--- Exercise details ---
When you reach the line that contains "grey rocket: none" in the data below, start reproducing lines exactly, and stop after the line that contains "white rocket: [151,173,195,232]".

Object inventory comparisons
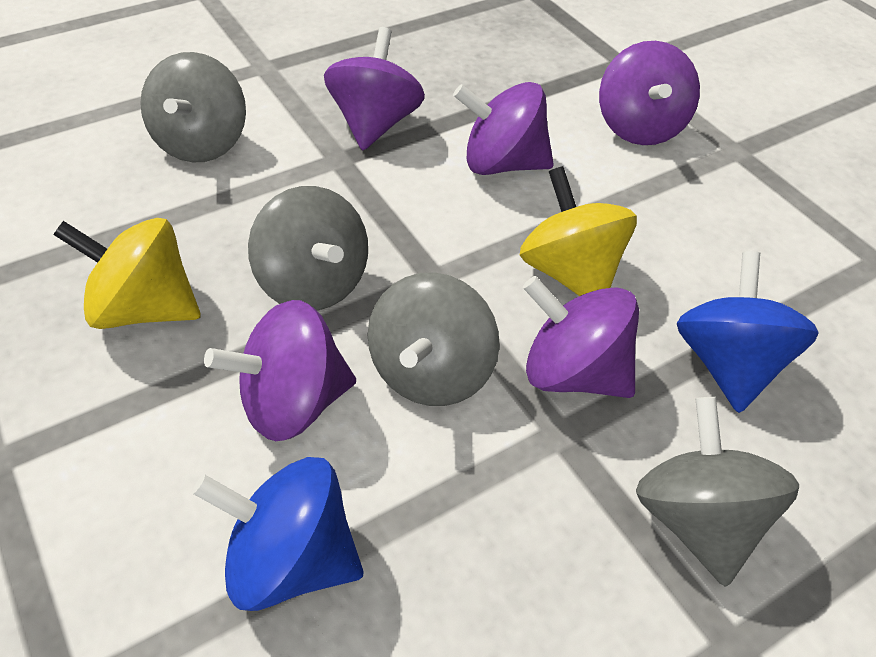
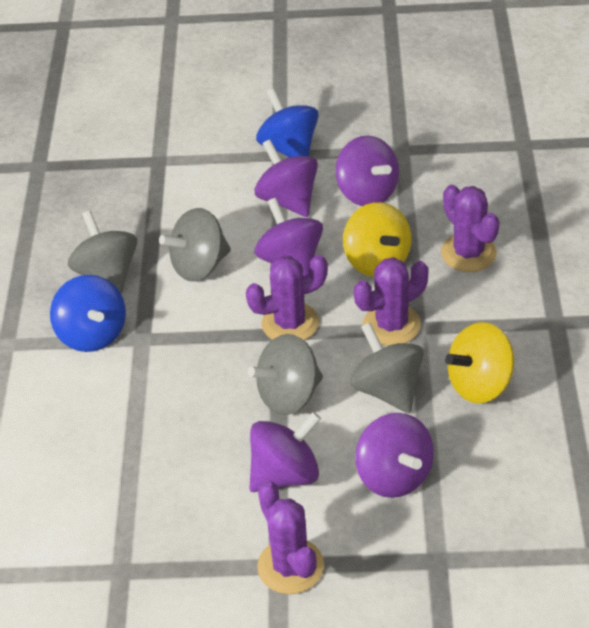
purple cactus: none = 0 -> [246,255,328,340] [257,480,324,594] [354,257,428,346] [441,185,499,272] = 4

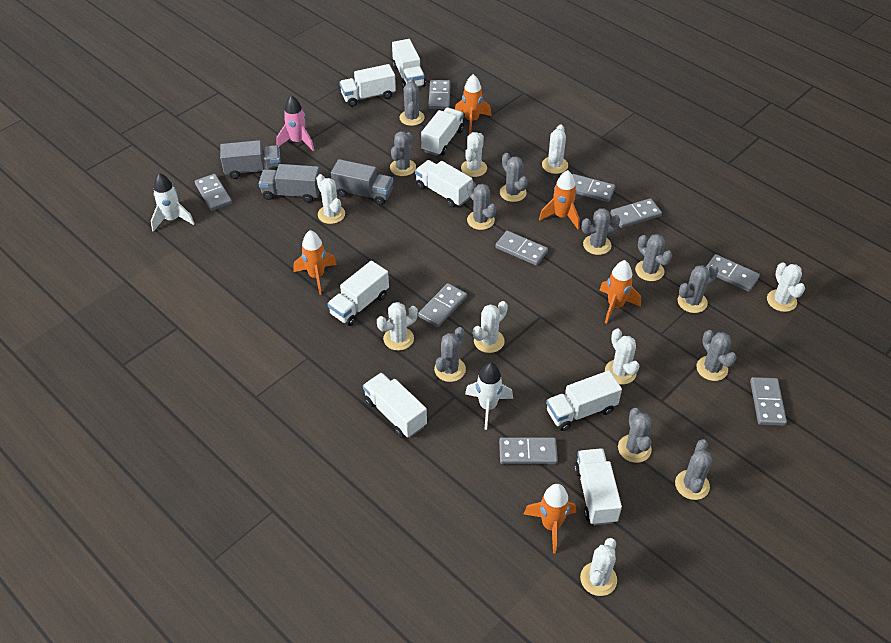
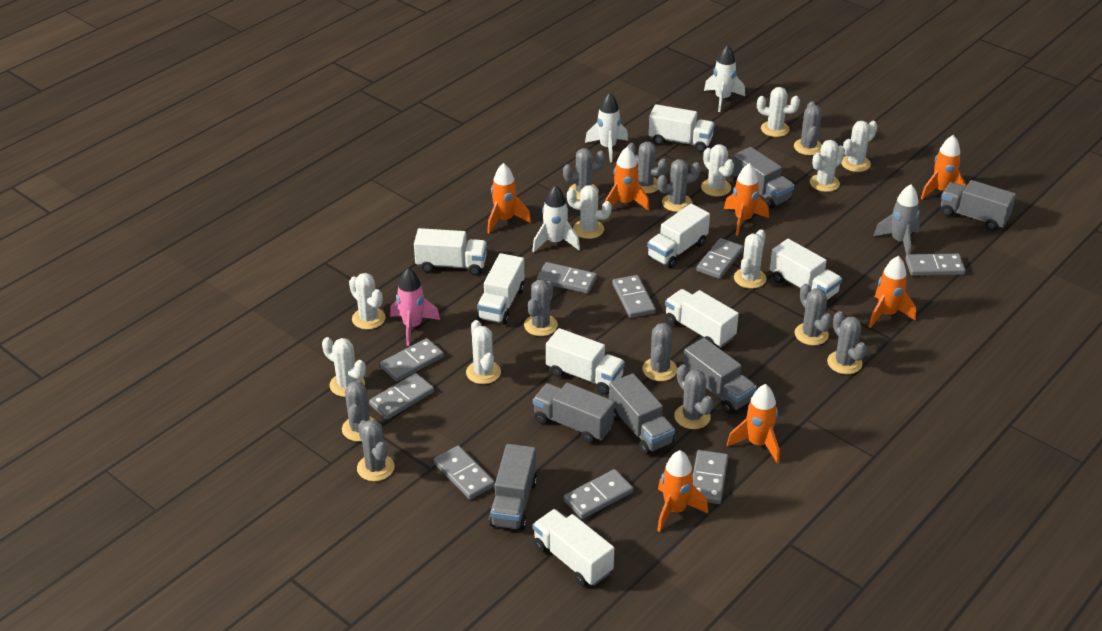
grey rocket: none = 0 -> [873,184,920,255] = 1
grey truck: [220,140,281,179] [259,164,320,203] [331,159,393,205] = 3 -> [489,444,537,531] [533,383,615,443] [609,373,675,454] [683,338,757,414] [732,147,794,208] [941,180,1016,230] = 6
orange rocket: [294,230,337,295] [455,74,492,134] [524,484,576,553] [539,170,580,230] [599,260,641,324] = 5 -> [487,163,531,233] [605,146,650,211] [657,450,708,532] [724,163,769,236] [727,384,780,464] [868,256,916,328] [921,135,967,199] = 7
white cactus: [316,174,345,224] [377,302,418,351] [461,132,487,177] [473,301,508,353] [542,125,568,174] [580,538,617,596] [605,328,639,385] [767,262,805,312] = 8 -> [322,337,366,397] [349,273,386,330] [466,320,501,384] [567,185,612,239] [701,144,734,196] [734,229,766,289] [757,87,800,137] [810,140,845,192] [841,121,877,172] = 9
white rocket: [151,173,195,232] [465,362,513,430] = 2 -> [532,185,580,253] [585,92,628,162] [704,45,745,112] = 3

==

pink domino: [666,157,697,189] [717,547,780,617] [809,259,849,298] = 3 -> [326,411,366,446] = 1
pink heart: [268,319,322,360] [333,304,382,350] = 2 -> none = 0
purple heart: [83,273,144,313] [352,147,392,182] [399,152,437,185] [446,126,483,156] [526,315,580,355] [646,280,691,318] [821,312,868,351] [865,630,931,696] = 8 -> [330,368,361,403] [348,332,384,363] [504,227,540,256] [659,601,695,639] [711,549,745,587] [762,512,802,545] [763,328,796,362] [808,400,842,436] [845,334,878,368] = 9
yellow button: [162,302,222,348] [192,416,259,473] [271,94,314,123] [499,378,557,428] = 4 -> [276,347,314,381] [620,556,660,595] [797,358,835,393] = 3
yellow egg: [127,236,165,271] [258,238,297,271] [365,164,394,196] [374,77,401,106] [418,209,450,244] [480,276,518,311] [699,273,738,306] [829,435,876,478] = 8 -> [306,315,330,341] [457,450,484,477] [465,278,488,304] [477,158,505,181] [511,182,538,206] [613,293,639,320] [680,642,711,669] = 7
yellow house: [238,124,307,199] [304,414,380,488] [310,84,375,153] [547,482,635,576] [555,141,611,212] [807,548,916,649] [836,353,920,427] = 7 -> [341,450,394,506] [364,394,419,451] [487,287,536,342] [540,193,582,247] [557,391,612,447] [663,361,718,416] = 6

--- Result ---
grey rocket: none = 0 -> [873,184,920,255] = 1
grey truck: [220,140,281,179] [259,164,320,203] [331,159,393,205] = 3 -> [489,444,537,531] [533,383,615,443] [609,373,675,454] [683,338,757,414] [732,147,794,208] [941,180,1016,230] = 6
orange rocket: [294,230,337,295] [455,74,492,134] [524,484,576,553] [539,170,580,230] [599,260,641,324] = 5 -> [487,163,531,233] [605,146,650,211] [657,450,708,532] [724,163,769,236] [727,384,780,464] [868,256,916,328] [921,135,967,199] = 7
white cactus: [316,174,345,224] [377,302,418,351] [461,132,487,177] [473,301,508,353] [542,125,568,174] [580,538,617,596] [605,328,639,385] [767,262,805,312] = 8 -> [322,337,366,397] [349,273,386,330] [466,320,501,384] [567,185,612,239] [701,144,734,196] [734,229,766,289] [757,87,800,137] [810,140,845,192] [841,121,877,172] = 9
white rocket: [151,173,195,232] [465,362,513,430] = 2 -> [532,185,580,253] [585,92,628,162] [704,45,745,112] = 3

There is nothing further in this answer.